## TASK TO CARRY OUT
Lay out the items below as a Markdown table with the columns Row and Change: number each line in Row and put its text in Change. Leave out blank lines and the pictures.

## SOURCE DATA
"""

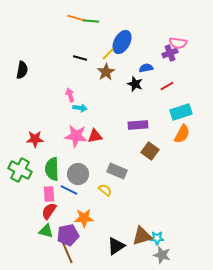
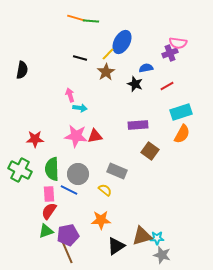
orange star: moved 17 px right, 2 px down
green triangle: rotated 35 degrees counterclockwise
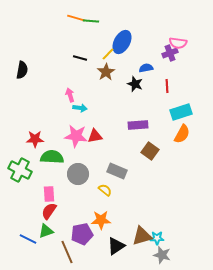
red line: rotated 64 degrees counterclockwise
green semicircle: moved 12 px up; rotated 95 degrees clockwise
blue line: moved 41 px left, 49 px down
purple pentagon: moved 14 px right, 1 px up
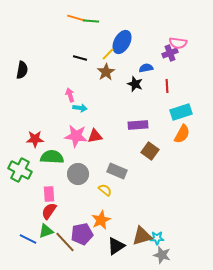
orange star: rotated 24 degrees counterclockwise
brown line: moved 2 px left, 10 px up; rotated 20 degrees counterclockwise
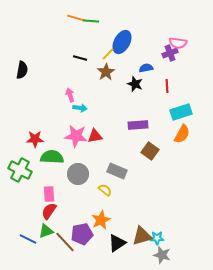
black triangle: moved 1 px right, 3 px up
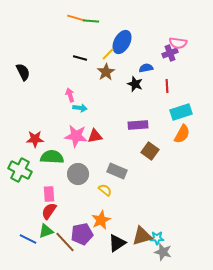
black semicircle: moved 1 px right, 2 px down; rotated 36 degrees counterclockwise
gray star: moved 1 px right, 3 px up
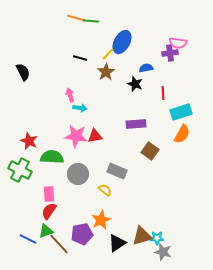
purple cross: rotated 14 degrees clockwise
red line: moved 4 px left, 7 px down
purple rectangle: moved 2 px left, 1 px up
red star: moved 6 px left, 2 px down; rotated 24 degrees clockwise
brown line: moved 6 px left, 2 px down
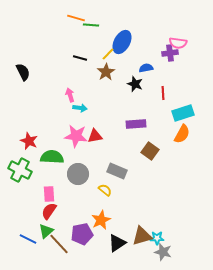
green line: moved 4 px down
cyan rectangle: moved 2 px right, 1 px down
green triangle: rotated 21 degrees counterclockwise
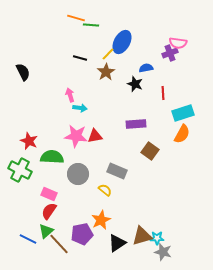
purple cross: rotated 14 degrees counterclockwise
pink rectangle: rotated 63 degrees counterclockwise
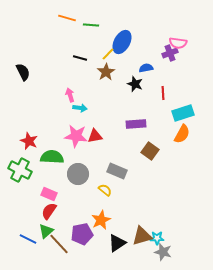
orange line: moved 9 px left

"""

## PROBLEM SOLUTION
| Row | Change |
|---|---|
| 1 | orange star: moved 17 px right, 2 px down |
| 2 | green triangle: rotated 35 degrees counterclockwise |
| 3 | red line: rotated 64 degrees counterclockwise |
| 4 | green semicircle: moved 12 px up; rotated 95 degrees clockwise |
| 5 | blue line: moved 41 px left, 49 px down |
| 6 | purple pentagon: moved 14 px right, 1 px up |
| 7 | orange star: rotated 24 degrees counterclockwise |
| 8 | brown line: moved 2 px left, 10 px up; rotated 20 degrees counterclockwise |
| 9 | black triangle: moved 1 px right, 3 px up |
| 10 | black semicircle: moved 1 px right, 2 px down; rotated 36 degrees counterclockwise |
| 11 | gray star: moved 1 px right, 3 px up |
| 12 | purple cross: rotated 14 degrees clockwise |
| 13 | red line: moved 4 px left, 7 px down |
| 14 | purple rectangle: moved 2 px left, 1 px up |
| 15 | red star: moved 6 px left, 2 px down; rotated 24 degrees clockwise |
| 16 | brown line: moved 6 px left, 2 px down |
| 17 | green line: moved 4 px down |
| 18 | cyan rectangle: moved 2 px right, 1 px down |
| 19 | green triangle: rotated 21 degrees counterclockwise |
| 20 | purple cross: rotated 14 degrees counterclockwise |
| 21 | pink rectangle: rotated 63 degrees counterclockwise |
| 22 | orange line: moved 9 px left |